YOUR GOAL — Print every line below exactly. Skip the pictures.

EXERCISE DATA —
⁂
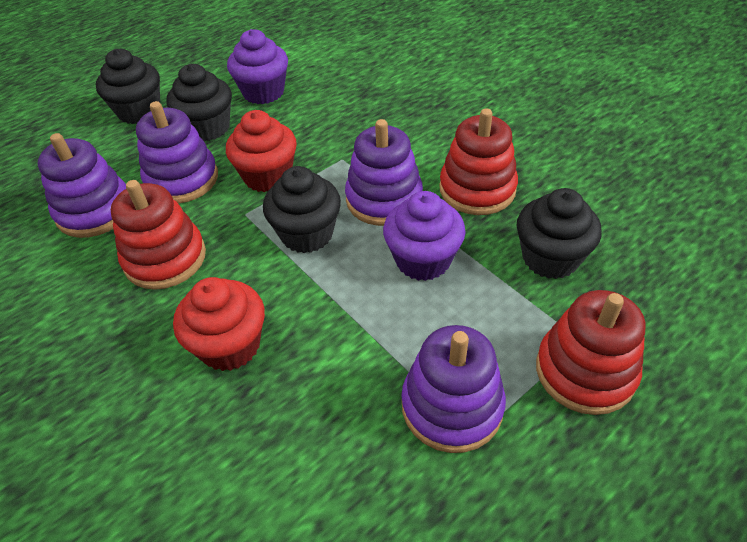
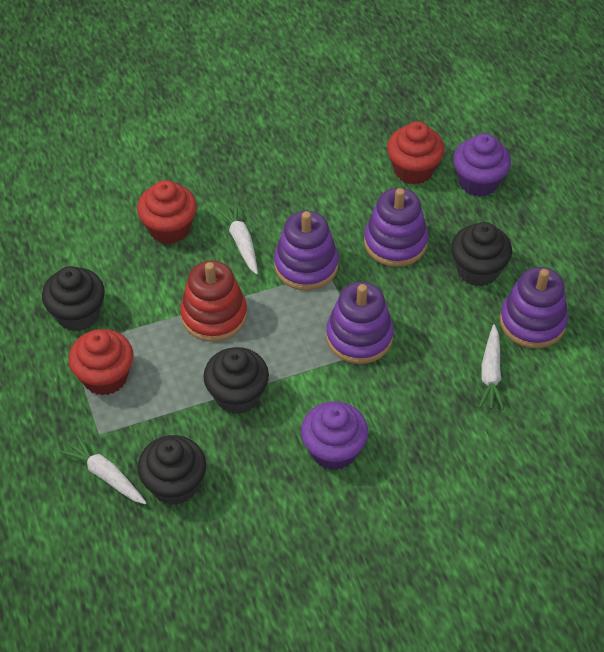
red cupcake: 2 -> 3
red stacking toy: 3 -> 1
white carrot: 0 -> 3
⁂
EXERCISE SOLUTION —
red cupcake: 2 -> 3
red stacking toy: 3 -> 1
white carrot: 0 -> 3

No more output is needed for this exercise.